RECORDS SHOWN Start Marker
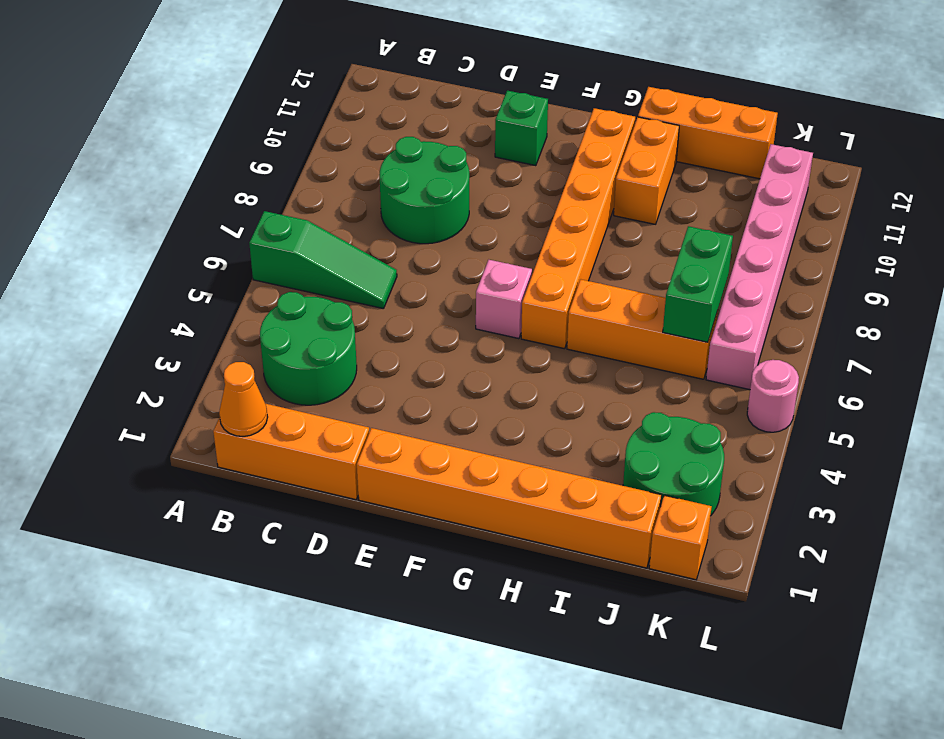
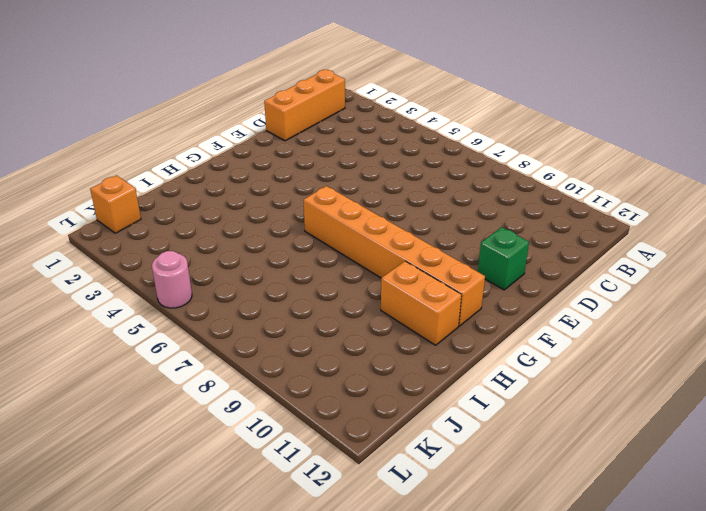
none -> green slope A6:C6 level 1 top A
none -> green round brick B3:C4 level 1
none -> green round brick C8:D9 level 1

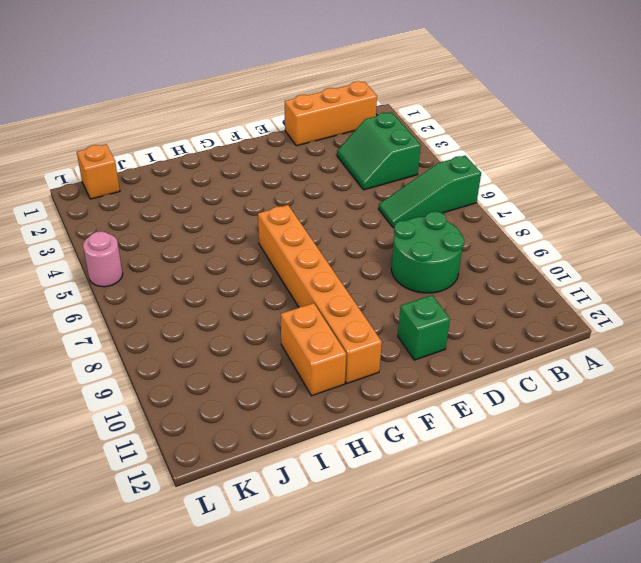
green slope B3:C4 level 1 top B -> green round brick B3:C4 level 1
none -> orange brick E1:J1 level 1
none -> pink brick F6 level 1
none -> orange brick H6:J6 level 1

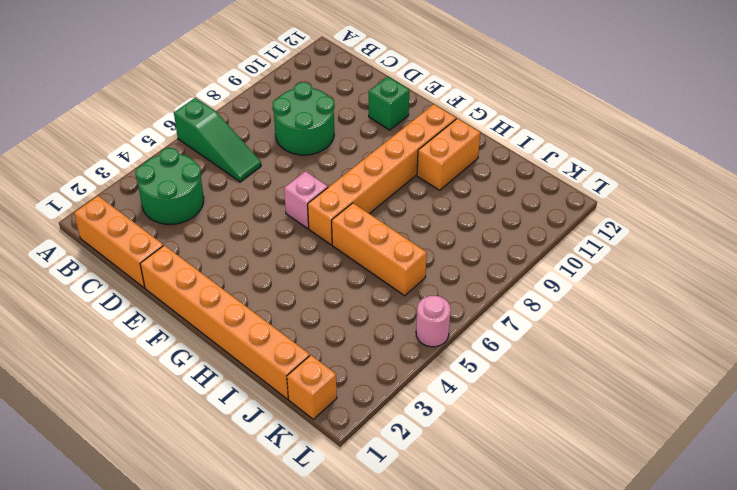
none -> orange brick H12:J12 level 1
none -> green round brick J2:K3 level 1
none -> pink brick K6:K11 level 1

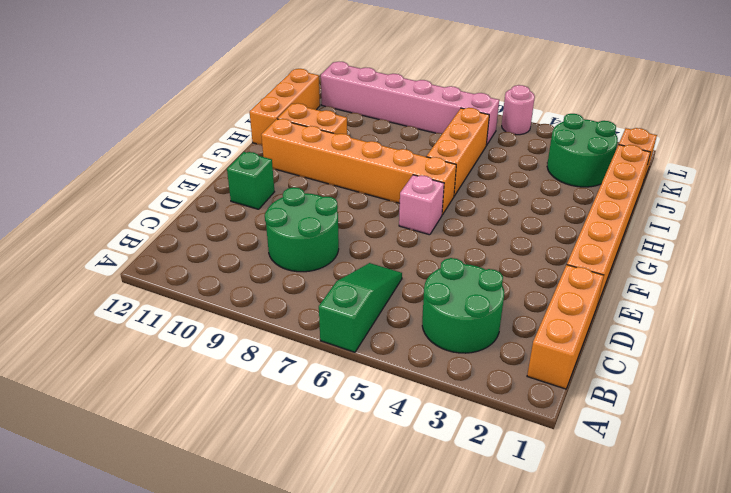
none -> orange cone B1 level 2
none -> green brick J6:J7 level 2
RECORDS SHOWN End Marker
--- PROBLEM STATEMENT ---
The lines above may hold the string "pink". Say how many do, and give only that number.

--- RESPONSE BELOW ---
2